> **Directions**
Could you restate exactly the lines that begin at the line with "(580, 722) = (916, 344): none" and end at the final line of the data?

> **Exercise input**
------------
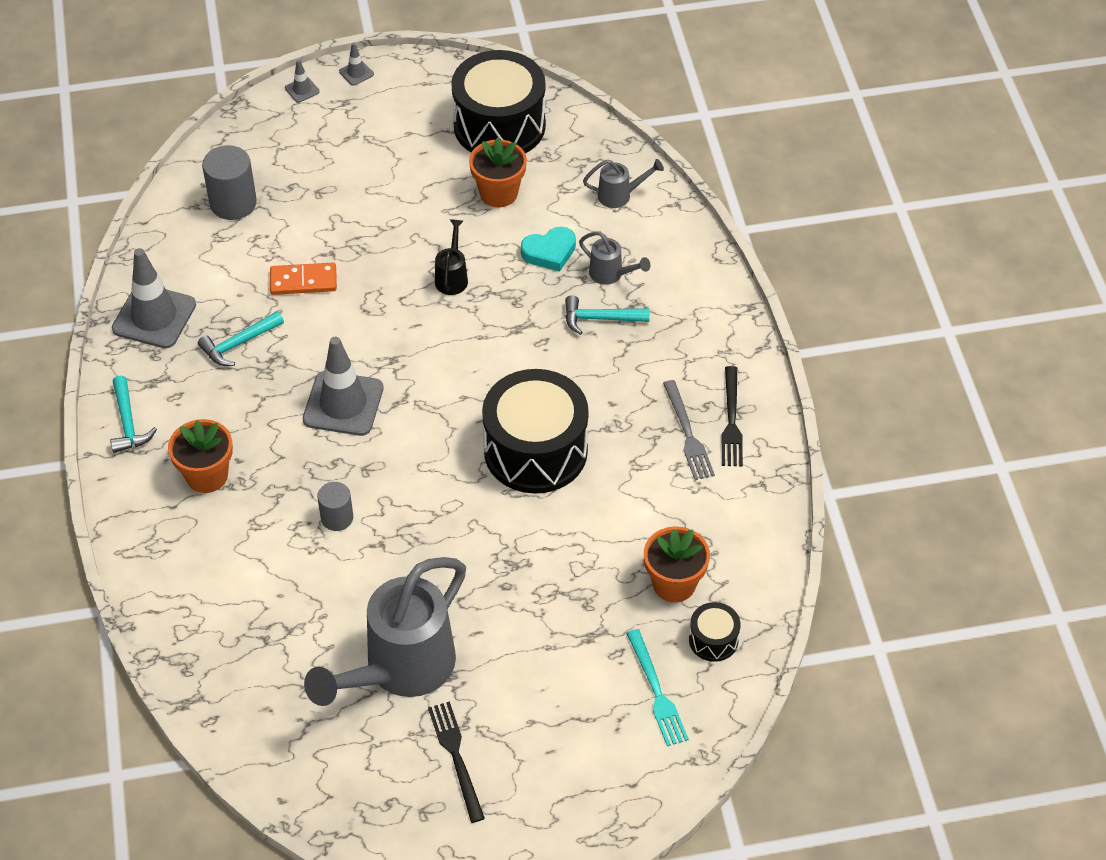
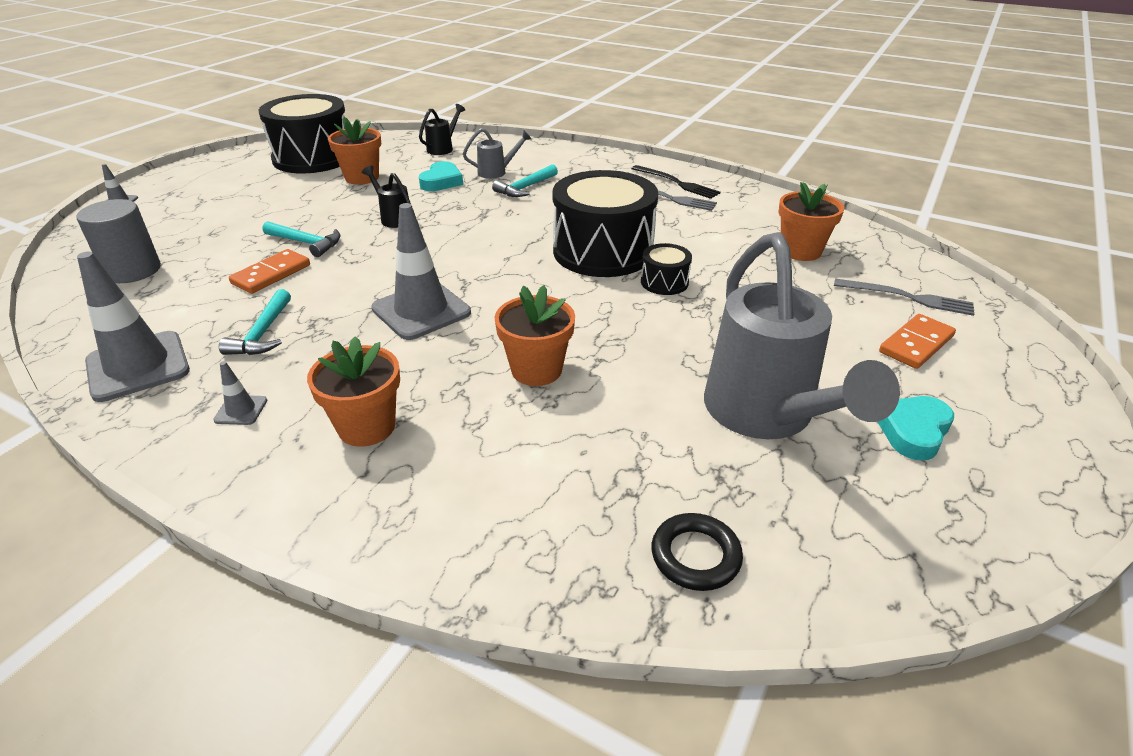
camera: 50 degrees left, 15 degrees down
(128, 423) = (211, 449): turquoise hammer -> turquoise hammer (306, 243)
(242, 696) = (695, 556): none -> black ring
(337, 518) = (536, 370): grey cylinder -> orange flower pot
(356, 73) = (159, 180): grey traffic cone -> grey traffic cone (241, 410)
(456, 757) = (913, 431): black fork -> turquoise heart
(580, 722) = (916, 344): none -> orange domino
(620, 195) = (443, 148): grey watering can -> black watering can
(656, 691) = (907, 297): turquoise fork -> grey fork
(713, 640) = (872, 257): black drum -> black drum (664, 282)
------------
> **Exercise response**
(580, 722) = (916, 344): none -> orange domino
(620, 195) = (443, 148): grey watering can -> black watering can
(656, 691) = (907, 297): turquoise fork -> grey fork
(713, 640) = (872, 257): black drum -> black drum (664, 282)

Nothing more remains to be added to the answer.